* _ACTIVITY_:
State the number of lines with "VBAT" in the listing, leaving out everything else.

* _SUPPLIED MATERIAL_:

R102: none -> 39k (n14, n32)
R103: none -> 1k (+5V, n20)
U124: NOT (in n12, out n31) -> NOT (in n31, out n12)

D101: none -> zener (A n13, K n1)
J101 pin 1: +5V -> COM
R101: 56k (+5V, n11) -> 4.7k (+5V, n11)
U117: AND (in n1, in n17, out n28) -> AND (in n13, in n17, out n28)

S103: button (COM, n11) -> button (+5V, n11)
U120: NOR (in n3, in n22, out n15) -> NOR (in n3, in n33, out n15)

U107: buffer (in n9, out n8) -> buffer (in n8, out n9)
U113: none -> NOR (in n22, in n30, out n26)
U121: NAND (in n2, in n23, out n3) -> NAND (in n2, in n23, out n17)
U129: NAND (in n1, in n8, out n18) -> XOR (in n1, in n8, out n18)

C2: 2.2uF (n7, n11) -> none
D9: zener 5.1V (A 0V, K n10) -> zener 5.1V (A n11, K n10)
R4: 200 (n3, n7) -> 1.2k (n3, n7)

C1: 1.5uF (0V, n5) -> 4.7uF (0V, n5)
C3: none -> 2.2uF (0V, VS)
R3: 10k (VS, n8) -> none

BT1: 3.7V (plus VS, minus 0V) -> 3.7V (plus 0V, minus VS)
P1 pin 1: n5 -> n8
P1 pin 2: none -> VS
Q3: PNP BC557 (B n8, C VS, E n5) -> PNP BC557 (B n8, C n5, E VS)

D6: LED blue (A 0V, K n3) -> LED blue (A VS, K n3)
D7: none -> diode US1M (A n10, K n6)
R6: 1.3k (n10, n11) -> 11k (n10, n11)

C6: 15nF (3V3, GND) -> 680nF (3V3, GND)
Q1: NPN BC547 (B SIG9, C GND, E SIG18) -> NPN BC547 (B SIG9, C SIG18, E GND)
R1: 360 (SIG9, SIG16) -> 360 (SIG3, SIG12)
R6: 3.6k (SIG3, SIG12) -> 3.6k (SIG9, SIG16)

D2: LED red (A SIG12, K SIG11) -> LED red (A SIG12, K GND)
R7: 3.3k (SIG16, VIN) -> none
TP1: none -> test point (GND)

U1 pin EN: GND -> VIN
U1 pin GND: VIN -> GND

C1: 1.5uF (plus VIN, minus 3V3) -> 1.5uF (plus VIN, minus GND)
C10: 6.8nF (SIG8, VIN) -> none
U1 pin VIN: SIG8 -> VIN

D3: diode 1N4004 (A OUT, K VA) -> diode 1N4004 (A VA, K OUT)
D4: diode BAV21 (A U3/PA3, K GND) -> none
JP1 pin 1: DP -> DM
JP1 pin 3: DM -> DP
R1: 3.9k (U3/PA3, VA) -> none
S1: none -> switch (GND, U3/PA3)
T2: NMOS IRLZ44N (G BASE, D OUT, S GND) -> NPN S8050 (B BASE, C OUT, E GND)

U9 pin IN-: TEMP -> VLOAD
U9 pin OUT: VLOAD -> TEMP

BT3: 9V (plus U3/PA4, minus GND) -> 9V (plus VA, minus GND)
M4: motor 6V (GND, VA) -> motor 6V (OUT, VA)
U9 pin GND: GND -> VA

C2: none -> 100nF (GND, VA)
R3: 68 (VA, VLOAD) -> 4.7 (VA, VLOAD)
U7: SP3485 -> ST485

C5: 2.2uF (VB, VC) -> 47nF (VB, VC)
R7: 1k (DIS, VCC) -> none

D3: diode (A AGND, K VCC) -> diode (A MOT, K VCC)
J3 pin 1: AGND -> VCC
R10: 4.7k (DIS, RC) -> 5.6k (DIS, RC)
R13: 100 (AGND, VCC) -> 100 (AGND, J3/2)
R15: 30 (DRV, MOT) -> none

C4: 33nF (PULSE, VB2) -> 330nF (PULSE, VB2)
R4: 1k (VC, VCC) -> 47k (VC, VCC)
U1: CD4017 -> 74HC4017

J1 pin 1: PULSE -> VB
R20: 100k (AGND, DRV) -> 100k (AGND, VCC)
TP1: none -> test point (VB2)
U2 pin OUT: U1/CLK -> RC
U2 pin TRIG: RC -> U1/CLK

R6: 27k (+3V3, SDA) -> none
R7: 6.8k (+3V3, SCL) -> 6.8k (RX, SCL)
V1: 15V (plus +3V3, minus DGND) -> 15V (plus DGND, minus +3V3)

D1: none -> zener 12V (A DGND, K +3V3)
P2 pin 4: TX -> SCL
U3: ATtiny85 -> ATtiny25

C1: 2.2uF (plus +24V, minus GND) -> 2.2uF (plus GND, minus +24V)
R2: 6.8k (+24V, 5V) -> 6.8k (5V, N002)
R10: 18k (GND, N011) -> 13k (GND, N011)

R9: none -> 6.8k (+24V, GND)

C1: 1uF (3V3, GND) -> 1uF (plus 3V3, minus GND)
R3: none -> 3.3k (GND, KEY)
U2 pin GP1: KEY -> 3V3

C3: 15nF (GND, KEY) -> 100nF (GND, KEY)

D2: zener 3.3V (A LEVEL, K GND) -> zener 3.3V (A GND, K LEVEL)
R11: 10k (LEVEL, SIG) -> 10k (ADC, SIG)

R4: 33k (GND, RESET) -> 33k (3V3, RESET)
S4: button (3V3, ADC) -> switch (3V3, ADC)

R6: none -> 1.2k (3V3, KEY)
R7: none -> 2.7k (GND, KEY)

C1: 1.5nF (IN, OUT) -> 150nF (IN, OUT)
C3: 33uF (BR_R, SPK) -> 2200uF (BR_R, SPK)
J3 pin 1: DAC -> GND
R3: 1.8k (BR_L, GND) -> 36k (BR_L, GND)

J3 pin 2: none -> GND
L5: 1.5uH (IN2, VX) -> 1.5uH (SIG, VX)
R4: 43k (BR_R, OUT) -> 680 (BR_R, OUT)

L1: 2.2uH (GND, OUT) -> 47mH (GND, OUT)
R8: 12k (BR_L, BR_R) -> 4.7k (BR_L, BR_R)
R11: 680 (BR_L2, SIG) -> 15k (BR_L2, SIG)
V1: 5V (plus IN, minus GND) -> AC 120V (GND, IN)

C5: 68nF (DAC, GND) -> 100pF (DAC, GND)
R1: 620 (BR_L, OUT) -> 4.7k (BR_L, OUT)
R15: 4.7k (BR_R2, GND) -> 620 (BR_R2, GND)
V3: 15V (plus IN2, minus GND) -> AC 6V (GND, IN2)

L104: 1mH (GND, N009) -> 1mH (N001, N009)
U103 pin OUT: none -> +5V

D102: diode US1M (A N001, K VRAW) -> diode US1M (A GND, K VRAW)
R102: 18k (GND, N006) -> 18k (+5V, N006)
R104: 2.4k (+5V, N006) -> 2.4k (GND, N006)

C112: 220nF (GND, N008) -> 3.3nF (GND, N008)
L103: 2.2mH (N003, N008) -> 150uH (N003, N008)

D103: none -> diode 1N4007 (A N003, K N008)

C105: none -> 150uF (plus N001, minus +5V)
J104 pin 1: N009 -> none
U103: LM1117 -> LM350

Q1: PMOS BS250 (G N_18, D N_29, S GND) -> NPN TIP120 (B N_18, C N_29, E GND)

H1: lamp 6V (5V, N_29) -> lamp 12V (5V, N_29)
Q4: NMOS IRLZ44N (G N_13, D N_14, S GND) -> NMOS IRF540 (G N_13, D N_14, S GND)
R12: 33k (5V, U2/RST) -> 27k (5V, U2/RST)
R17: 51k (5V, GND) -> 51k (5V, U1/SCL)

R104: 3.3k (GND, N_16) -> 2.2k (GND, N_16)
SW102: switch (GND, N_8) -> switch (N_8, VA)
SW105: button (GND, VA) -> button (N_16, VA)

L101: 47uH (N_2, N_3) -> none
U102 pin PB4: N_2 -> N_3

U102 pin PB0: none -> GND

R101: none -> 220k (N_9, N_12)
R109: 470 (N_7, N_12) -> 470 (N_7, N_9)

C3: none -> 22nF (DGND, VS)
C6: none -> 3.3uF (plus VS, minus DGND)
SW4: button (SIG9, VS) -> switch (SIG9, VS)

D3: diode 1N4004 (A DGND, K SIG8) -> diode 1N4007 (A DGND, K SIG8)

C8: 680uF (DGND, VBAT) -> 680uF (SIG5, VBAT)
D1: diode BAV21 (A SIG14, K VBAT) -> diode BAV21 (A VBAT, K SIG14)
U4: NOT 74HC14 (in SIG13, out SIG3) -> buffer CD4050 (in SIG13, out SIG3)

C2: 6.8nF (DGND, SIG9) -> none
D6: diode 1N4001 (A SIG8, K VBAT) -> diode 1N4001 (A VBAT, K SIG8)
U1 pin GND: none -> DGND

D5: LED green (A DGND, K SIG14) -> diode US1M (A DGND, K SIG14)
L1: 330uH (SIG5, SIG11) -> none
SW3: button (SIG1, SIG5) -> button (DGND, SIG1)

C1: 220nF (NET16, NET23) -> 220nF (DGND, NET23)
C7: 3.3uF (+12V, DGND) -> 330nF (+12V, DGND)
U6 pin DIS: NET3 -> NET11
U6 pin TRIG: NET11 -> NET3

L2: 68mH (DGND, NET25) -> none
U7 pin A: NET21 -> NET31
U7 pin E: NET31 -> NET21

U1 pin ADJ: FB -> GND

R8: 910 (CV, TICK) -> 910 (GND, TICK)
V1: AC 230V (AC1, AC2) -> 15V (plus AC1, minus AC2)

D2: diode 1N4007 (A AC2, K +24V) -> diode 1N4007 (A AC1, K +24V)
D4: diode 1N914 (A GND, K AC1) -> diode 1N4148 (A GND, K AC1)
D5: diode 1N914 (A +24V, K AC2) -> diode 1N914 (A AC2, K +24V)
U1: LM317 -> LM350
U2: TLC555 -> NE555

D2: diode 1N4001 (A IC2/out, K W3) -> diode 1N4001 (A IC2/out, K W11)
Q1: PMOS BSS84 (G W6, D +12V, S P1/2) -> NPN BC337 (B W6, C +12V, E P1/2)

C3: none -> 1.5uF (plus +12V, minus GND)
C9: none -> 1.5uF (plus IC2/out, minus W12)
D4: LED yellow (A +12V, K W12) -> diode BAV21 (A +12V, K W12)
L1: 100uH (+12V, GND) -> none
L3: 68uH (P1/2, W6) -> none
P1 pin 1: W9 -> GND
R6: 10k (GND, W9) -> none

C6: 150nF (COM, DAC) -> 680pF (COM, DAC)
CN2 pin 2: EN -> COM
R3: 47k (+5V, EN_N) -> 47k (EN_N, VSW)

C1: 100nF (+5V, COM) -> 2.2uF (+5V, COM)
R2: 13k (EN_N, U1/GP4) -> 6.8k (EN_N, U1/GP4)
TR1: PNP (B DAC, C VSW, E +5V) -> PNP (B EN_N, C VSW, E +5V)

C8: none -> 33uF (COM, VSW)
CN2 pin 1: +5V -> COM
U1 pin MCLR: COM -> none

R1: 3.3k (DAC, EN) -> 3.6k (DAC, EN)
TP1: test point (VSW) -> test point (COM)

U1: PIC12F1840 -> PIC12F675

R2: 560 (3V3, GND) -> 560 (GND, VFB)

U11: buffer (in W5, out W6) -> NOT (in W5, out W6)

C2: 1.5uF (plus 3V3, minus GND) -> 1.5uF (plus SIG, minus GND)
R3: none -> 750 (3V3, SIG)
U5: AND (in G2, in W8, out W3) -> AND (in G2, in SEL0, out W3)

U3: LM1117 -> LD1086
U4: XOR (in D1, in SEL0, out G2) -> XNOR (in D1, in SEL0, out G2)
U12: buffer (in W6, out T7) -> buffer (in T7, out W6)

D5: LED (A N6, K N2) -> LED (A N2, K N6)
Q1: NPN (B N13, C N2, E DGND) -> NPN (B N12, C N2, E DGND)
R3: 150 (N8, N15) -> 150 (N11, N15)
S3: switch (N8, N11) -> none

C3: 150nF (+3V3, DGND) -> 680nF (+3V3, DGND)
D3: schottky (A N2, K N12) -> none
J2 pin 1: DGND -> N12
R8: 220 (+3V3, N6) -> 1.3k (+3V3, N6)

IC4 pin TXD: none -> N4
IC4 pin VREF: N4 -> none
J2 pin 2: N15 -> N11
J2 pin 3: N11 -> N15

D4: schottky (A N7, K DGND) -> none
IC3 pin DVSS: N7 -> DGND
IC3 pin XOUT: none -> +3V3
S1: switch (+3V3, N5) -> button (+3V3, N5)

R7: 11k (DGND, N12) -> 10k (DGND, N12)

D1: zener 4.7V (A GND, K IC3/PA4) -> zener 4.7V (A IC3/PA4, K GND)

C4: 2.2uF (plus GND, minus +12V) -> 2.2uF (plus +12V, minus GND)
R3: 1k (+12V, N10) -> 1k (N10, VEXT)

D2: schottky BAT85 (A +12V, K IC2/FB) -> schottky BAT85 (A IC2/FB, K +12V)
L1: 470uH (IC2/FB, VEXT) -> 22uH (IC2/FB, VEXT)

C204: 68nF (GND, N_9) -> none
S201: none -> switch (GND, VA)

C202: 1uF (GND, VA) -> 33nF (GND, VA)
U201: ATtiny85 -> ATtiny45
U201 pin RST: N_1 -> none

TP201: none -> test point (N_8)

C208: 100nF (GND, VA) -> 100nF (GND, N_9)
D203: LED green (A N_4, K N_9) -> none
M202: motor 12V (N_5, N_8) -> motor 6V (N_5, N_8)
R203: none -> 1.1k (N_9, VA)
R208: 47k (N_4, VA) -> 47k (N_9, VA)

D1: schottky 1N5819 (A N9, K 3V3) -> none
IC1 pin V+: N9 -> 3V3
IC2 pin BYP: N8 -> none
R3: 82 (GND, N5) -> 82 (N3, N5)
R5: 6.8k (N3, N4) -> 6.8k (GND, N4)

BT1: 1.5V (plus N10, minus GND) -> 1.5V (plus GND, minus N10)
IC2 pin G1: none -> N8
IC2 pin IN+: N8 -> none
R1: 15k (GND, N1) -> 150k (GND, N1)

* _RESPONSE TO THIS TASK_:
3